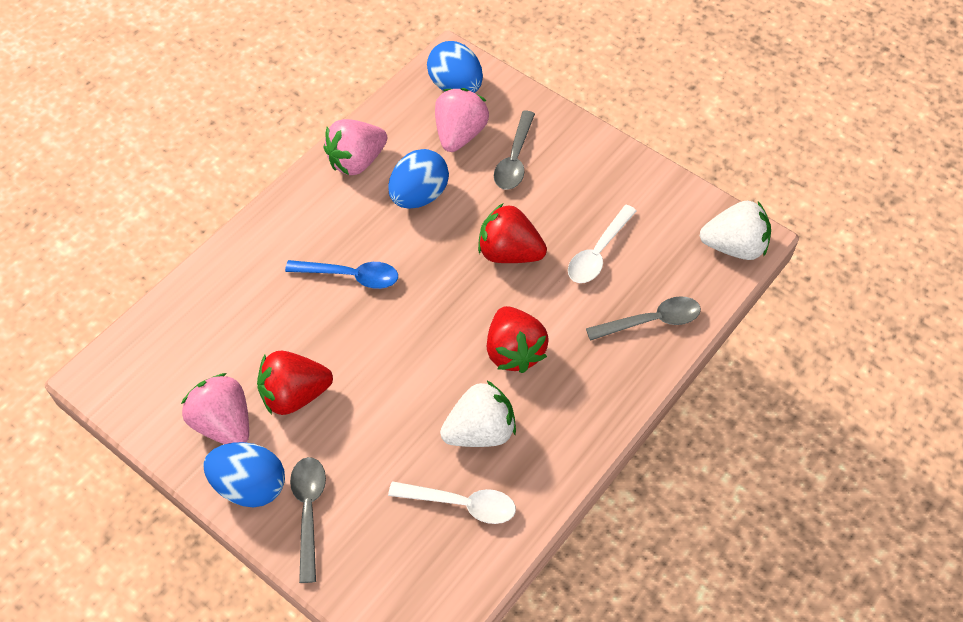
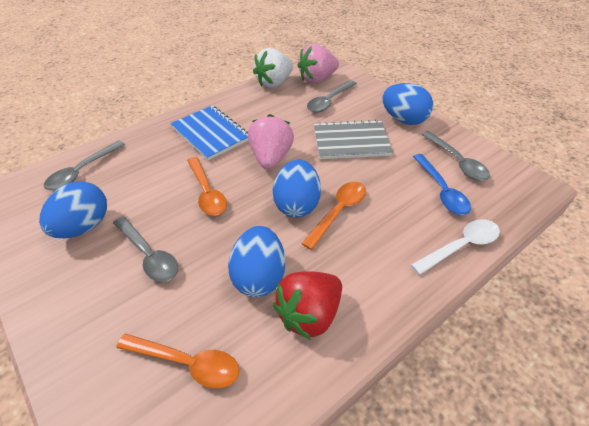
blue egg: 3 -> 4
blue notebook: 0 -> 1
grey notebook: 0 -> 1
grey spoon: 3 -> 4
orange spoon: 0 -> 3
pink strawberry: 3 -> 2
red strawberry: 3 -> 1
white spoon: 2 -> 1
white strawberry: 2 -> 1

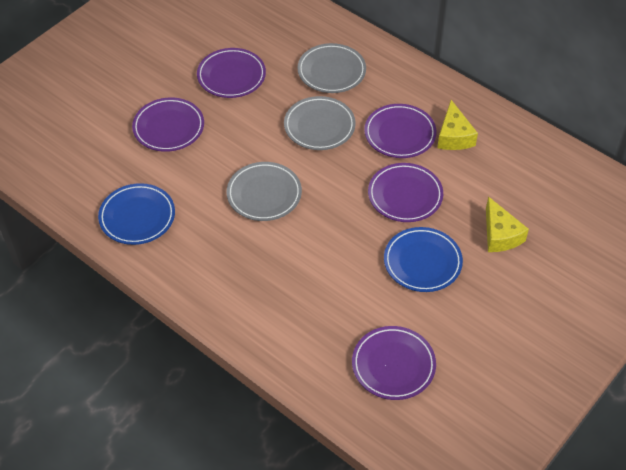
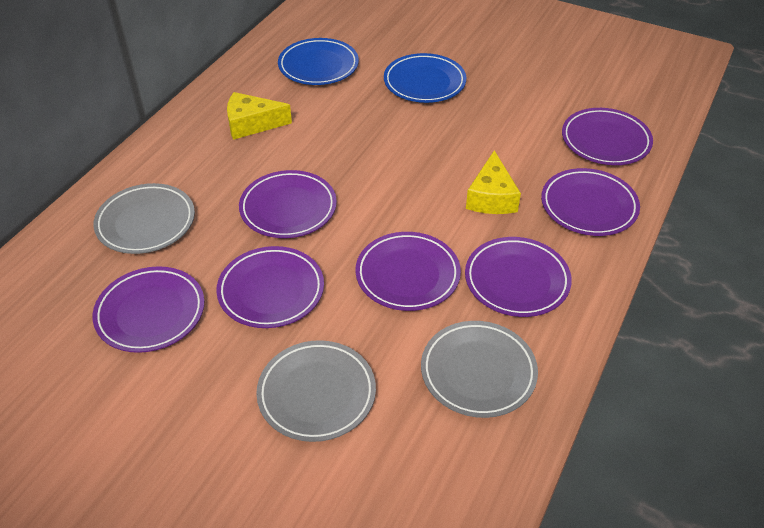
purple plate: 5 -> 7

* Task goal *
For this copy, leave pictures out and reproduce the lines from the one bearing "pink strawberry: 3 -> 2" through the final line of the listing above, both ends included.

* Answer *
pink strawberry: 3 -> 2
red strawberry: 3 -> 1
white spoon: 2 -> 1
white strawberry: 2 -> 1

purple plate: 5 -> 7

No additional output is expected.